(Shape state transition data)

──────

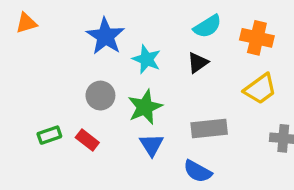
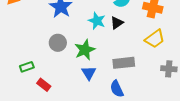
cyan star: (147, 59) -> (97, 21), moved
red rectangle: (87, 140) -> (44, 85), moved
blue semicircle: (198, 171) -> (117, 89), turned 36

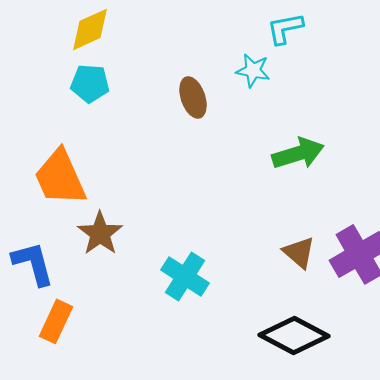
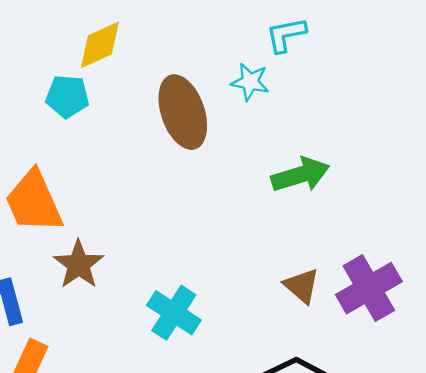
yellow diamond: (90, 29) -> (100, 45), moved
brown ellipse: (193, 97) -> (183, 112), size x1.6

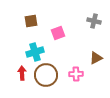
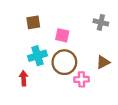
pink square: (58, 33) -> (62, 35), turned 32
brown circle: (46, 75) -> (64, 62), moved

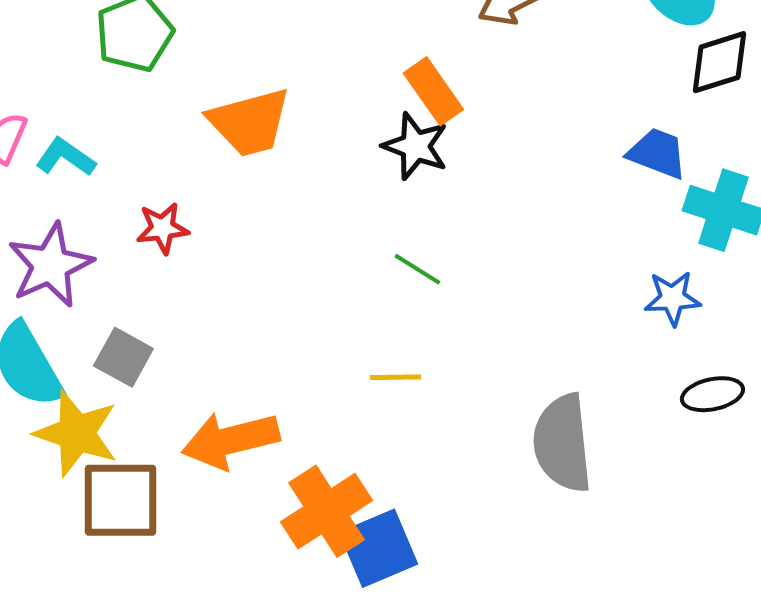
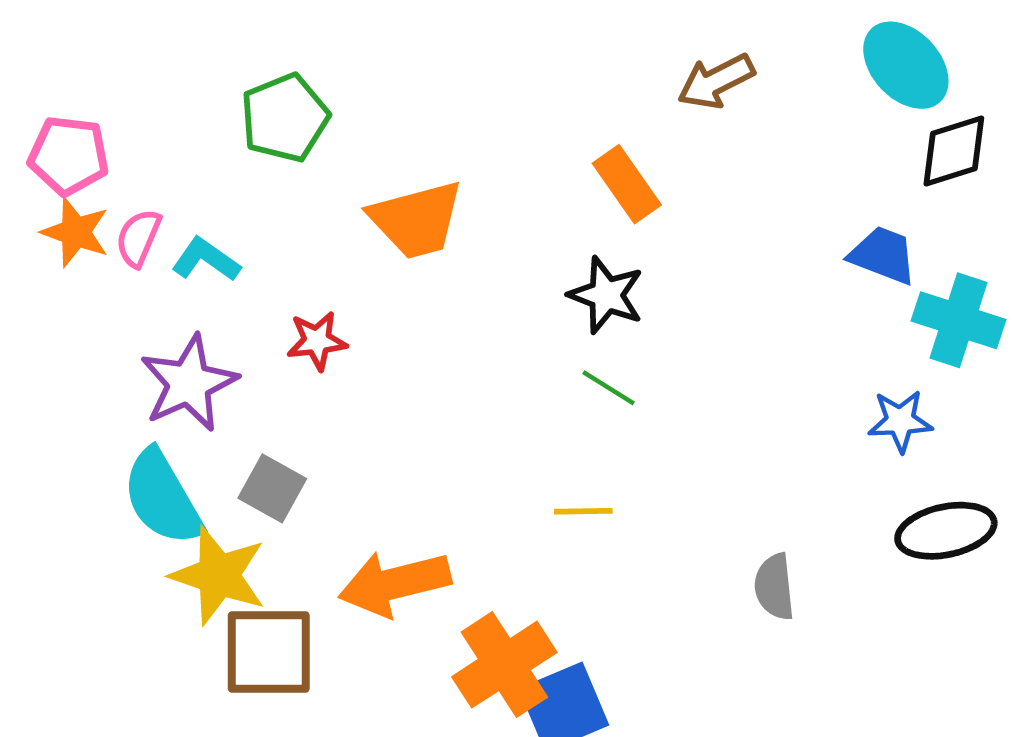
black star: (415, 146) -> (606, 295), moved
black ellipse: (712, 394) -> (946, 531), size x1.4
gray semicircle: (562, 443) -> (774, 587), size x0.6

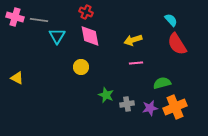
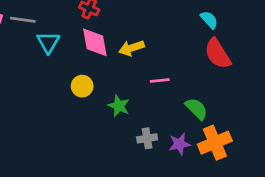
yellow arrow: (133, 40) -> (132, 48), moved
green semicircle: (162, 83) -> (196, 109), turned 60
green star: (106, 95) -> (119, 106), moved

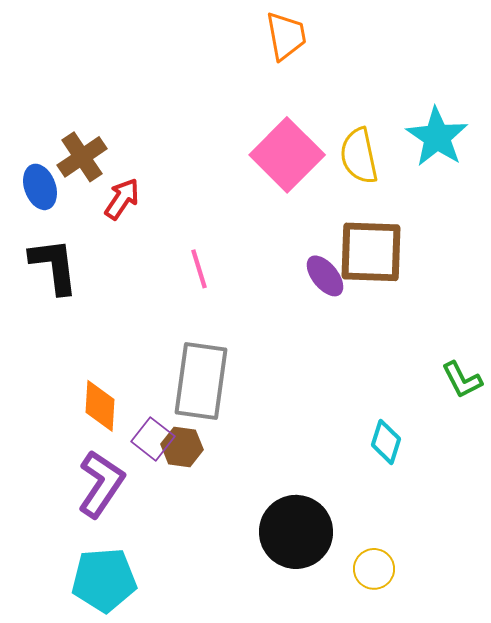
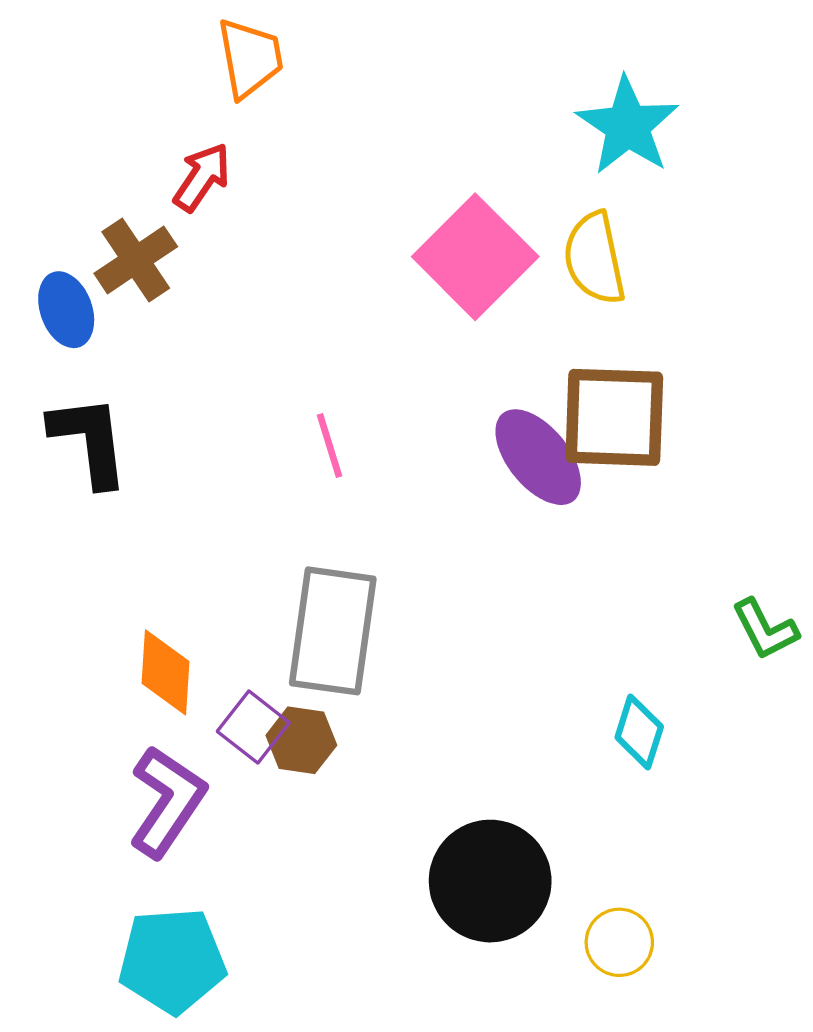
orange trapezoid: (286, 36) -> (250, 58), moved
cyan star: (437, 137) -> (628, 126), moved
red arrow: (122, 199) -> (202, 177), moved
purple ellipse: (325, 276) -> (538, 457), size x1.4

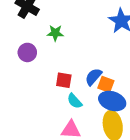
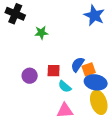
purple circle: (27, 52) -> (30, 76), moved
orange square: (106, 84) -> (89, 69), turned -32

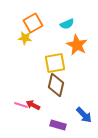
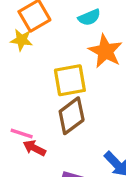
brown diamond: (56, 85) -> (72, 116), turned 40
pink line: (21, 105) -> (22, 133), moved

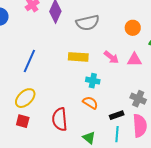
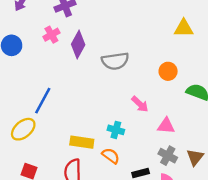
yellow rectangle: (78, 57) -> (82, 142), moved
pink triangle: (134, 60) -> (166, 126), moved
yellow ellipse: (25, 98) -> (23, 129), moved

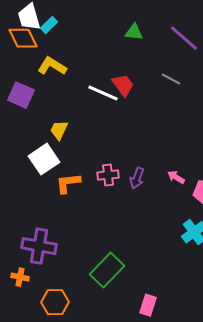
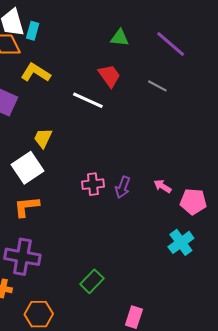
cyan rectangle: (49, 25) -> (33, 31), turned -30
red trapezoid: (123, 85) -> (109, 76), moved
orange L-shape: (68, 183) -> (26, 207), moved
green rectangle: (107, 270) -> (92, 281), size x0.7

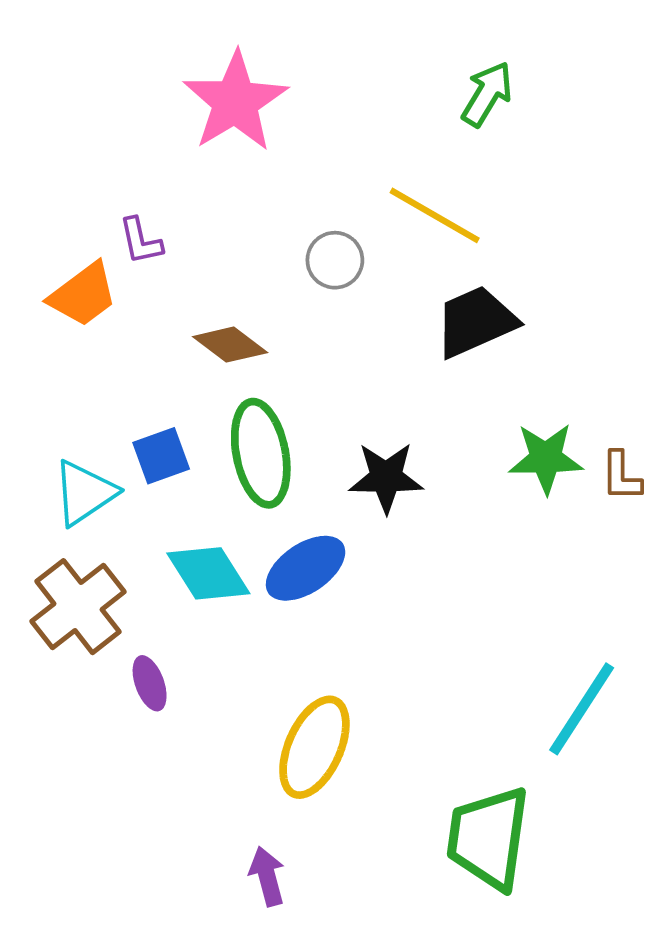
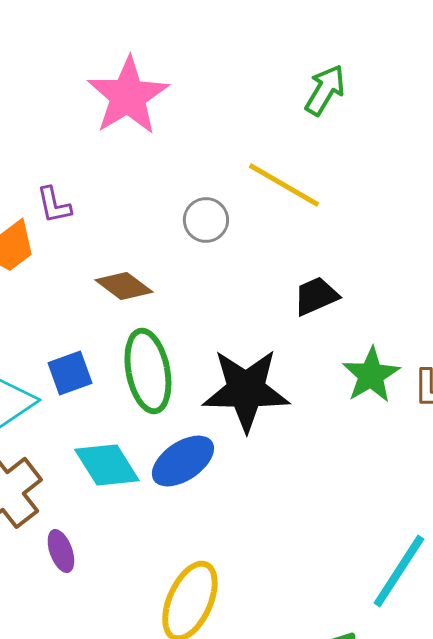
black trapezoid: (476, 322) -> (316, 296), moved, size x0.7
green star: (546, 458) -> (371, 375), turned -30
black star: (386, 477) -> (246, 390), size x1.5

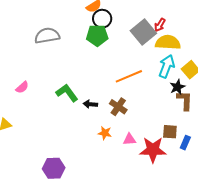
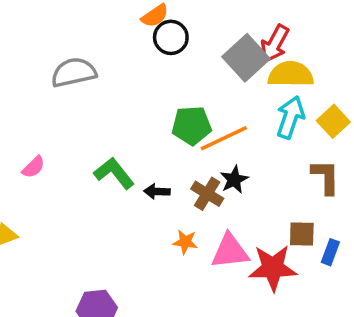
red arrow: (160, 25) -> (275, 44), size x1.5
green pentagon: (97, 35) -> (192, 125), moved
black star: (177, 87) -> (234, 180), moved
pink triangle: (129, 139) -> (230, 251), size x1.6

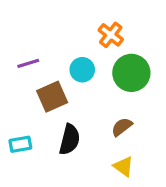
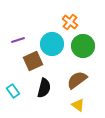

──────

# What needs to be done
Pictures are to be dropped; every line of the records is to be returned unchanged.

# Answer area
cyan star: (147, 59) -> (97, 21), moved
red rectangle: (87, 140) -> (44, 85), moved
blue semicircle: (198, 171) -> (117, 89), turned 36

yellow diamond: (90, 29) -> (100, 45), moved
brown ellipse: (193, 97) -> (183, 112), size x1.6

pink square: (58, 33) -> (62, 35), turned 32
brown circle: (46, 75) -> (64, 62), moved

black star: (415, 146) -> (606, 295), moved
black ellipse: (712, 394) -> (946, 531), size x1.4
gray semicircle: (562, 443) -> (774, 587), size x0.6

yellow arrow: (133, 40) -> (132, 48), moved
green semicircle: (162, 83) -> (196, 109), turned 60
green star: (106, 95) -> (119, 106), moved

orange trapezoid: (286, 36) -> (250, 58), moved
cyan star: (437, 137) -> (628, 126), moved
red arrow: (122, 199) -> (202, 177), moved
purple ellipse: (325, 276) -> (538, 457), size x1.4

purple circle: (27, 52) -> (30, 76), moved
orange square: (106, 84) -> (89, 69), turned -32

brown diamond: (56, 85) -> (72, 116), turned 40
pink line: (21, 105) -> (22, 133), moved

yellow rectangle: (78, 57) -> (82, 142), moved
pink triangle: (134, 60) -> (166, 126), moved
yellow ellipse: (25, 98) -> (23, 129), moved

cyan rectangle: (49, 25) -> (33, 31), turned -30
red trapezoid: (123, 85) -> (109, 76), moved
orange L-shape: (68, 183) -> (26, 207), moved
green rectangle: (107, 270) -> (92, 281), size x0.7

black trapezoid: (476, 322) -> (316, 296), moved, size x0.7
green star: (546, 458) -> (371, 375), turned -30
black star: (386, 477) -> (246, 390), size x1.5

red arrow: (160, 25) -> (275, 44), size x1.5
green pentagon: (97, 35) -> (192, 125), moved
black star: (177, 87) -> (234, 180), moved
pink triangle: (129, 139) -> (230, 251), size x1.6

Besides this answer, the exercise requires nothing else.